Task details:
In the records below, some lines hold the word "DRIVER". Copy each of those lines.

Data for review:
★ ★ ★

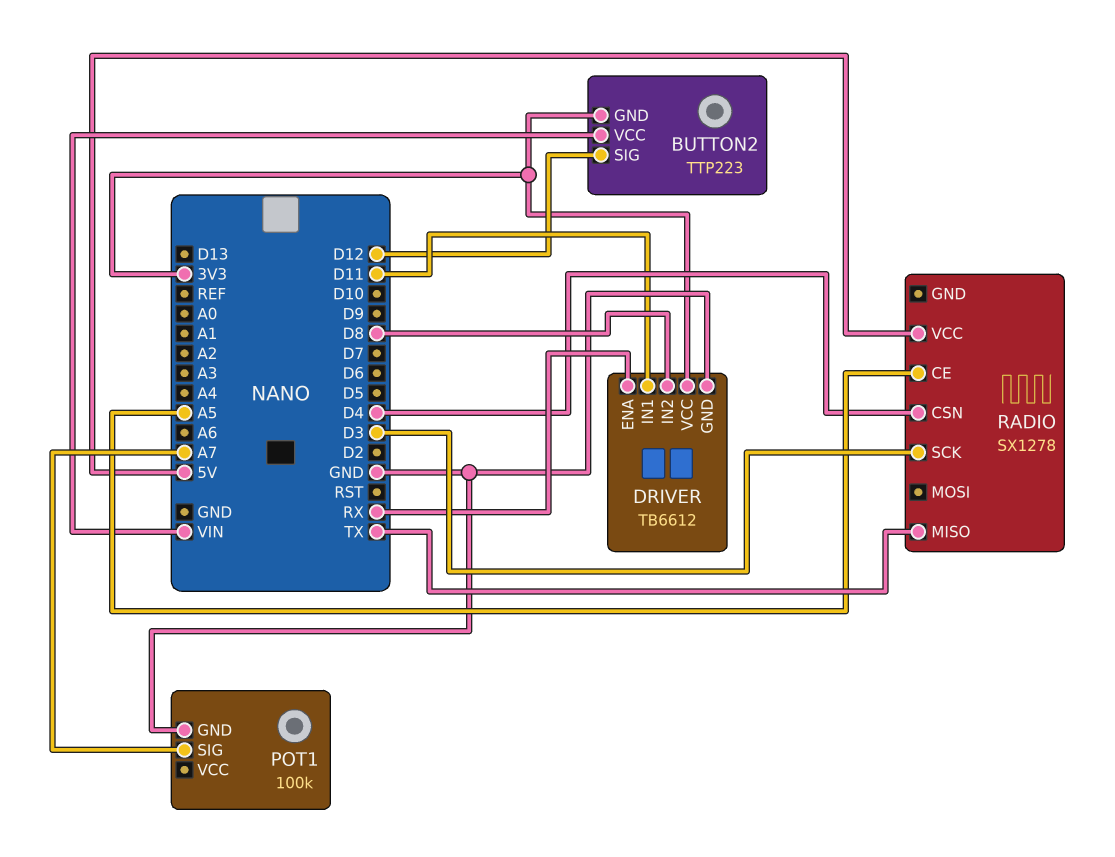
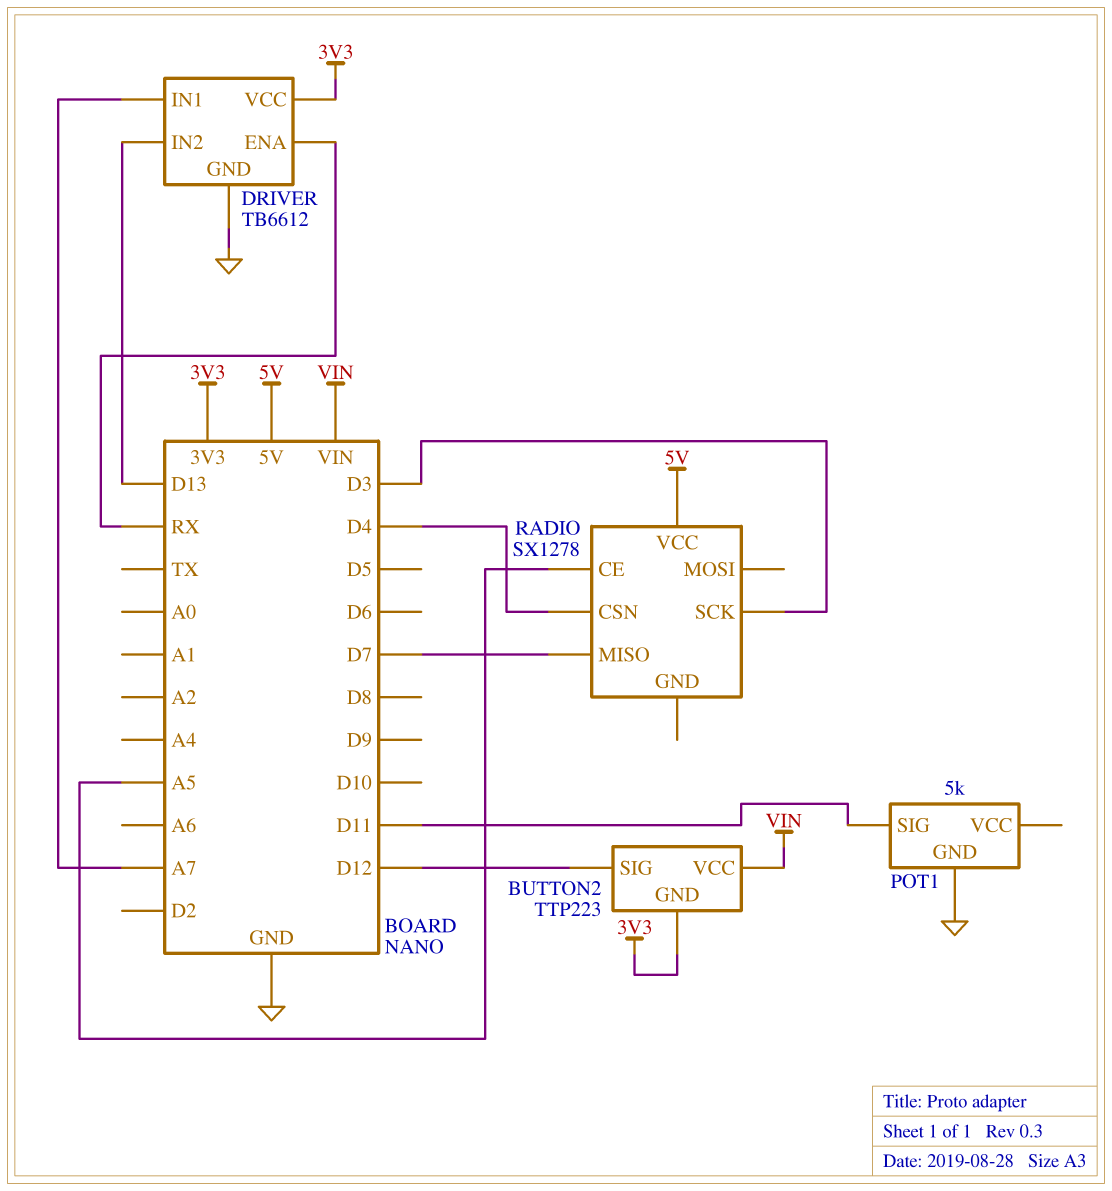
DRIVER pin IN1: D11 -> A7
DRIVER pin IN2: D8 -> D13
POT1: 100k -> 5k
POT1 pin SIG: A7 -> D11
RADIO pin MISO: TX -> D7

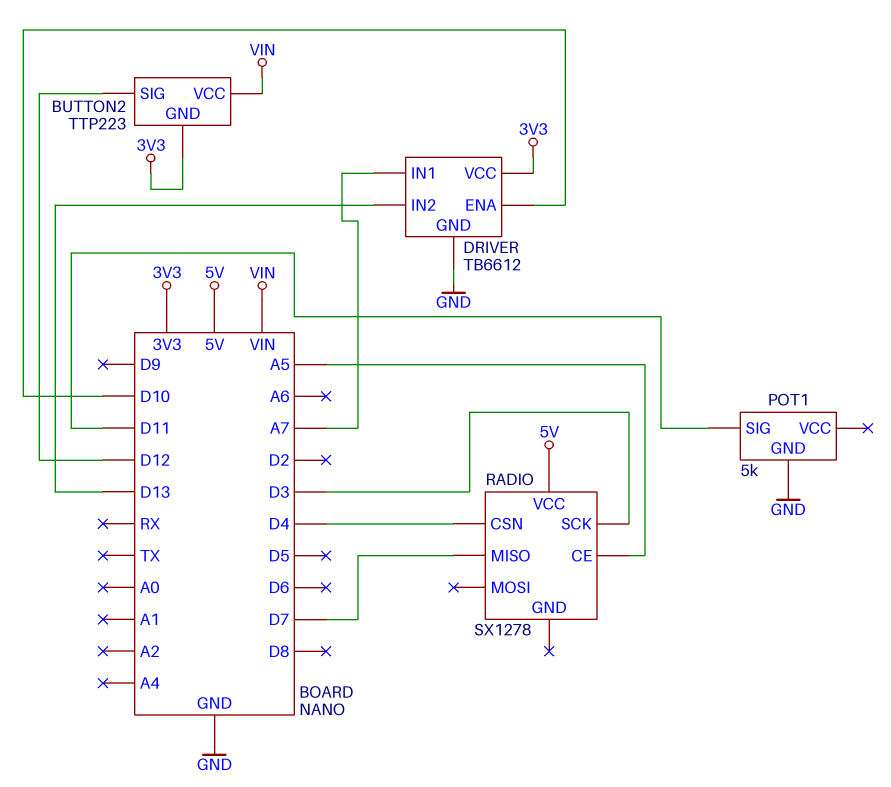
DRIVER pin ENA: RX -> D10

★ ★ ★

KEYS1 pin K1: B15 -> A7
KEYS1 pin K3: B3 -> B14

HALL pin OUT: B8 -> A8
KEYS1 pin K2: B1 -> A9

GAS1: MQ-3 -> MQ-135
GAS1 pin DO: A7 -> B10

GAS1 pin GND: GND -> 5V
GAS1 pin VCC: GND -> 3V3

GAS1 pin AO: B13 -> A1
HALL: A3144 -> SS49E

★ ★ ★

Response:
DRIVER pin IN1: D11 -> A7
DRIVER pin IN2: D8 -> D13
DRIVER pin ENA: RX -> D10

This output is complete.